*WHAT YOU HAVE TO DO:* In the records below, some lines hold the word "RESET". Copy each of those lines.

*****

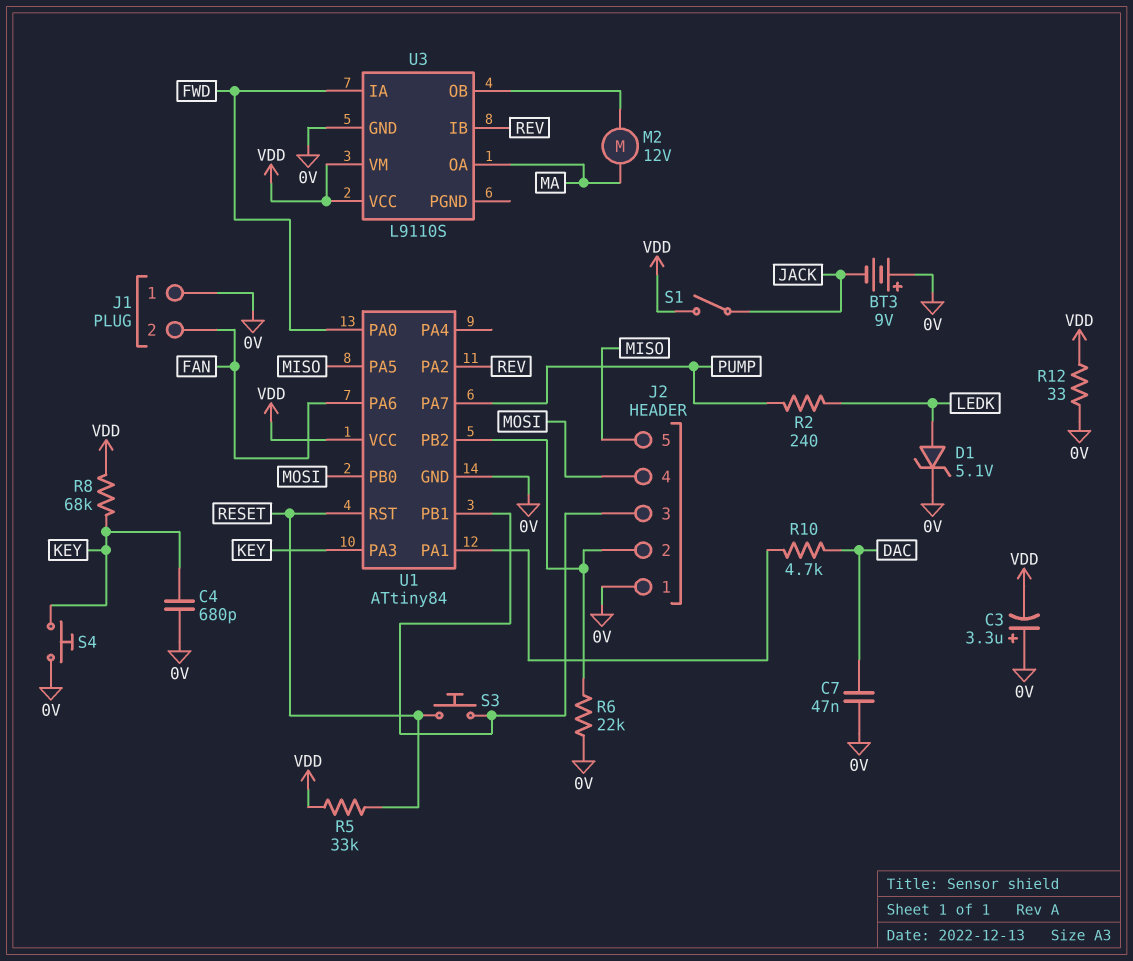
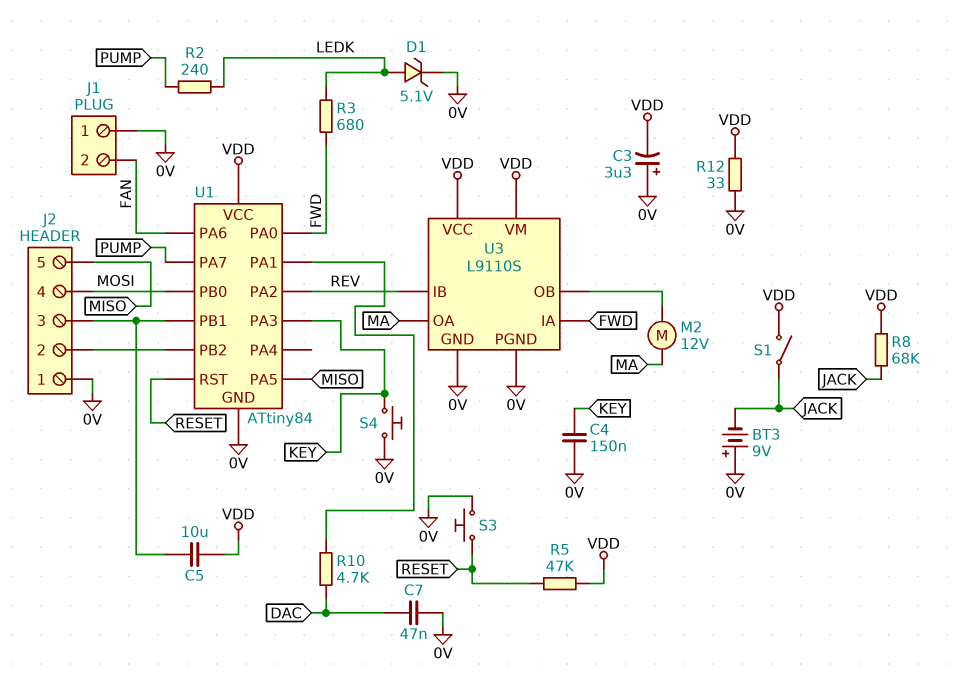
C4: 680pF (0V, KEY) -> 150nF (0V, KEY)
C5: none -> 10uF (J2/3, VDD)
R3: none -> 680 (FWD, LEDK)
R5: 33k (RESET, VDD) -> 47k (RESET, VDD)
R6: 22k (0V, J2/2) -> none
R8: 68k (KEY, VDD) -> 68k (JACK, VDD)
S3: button (J2/3, RESET) -> button (0V, RESET)
U3 pin PGND: none -> 0V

*****

*ANSWER TO THE PROBLEM:*
R5: 33k (RESET, VDD) -> 47k (RESET, VDD)
S3: button (J2/3, RESET) -> button (0V, RESET)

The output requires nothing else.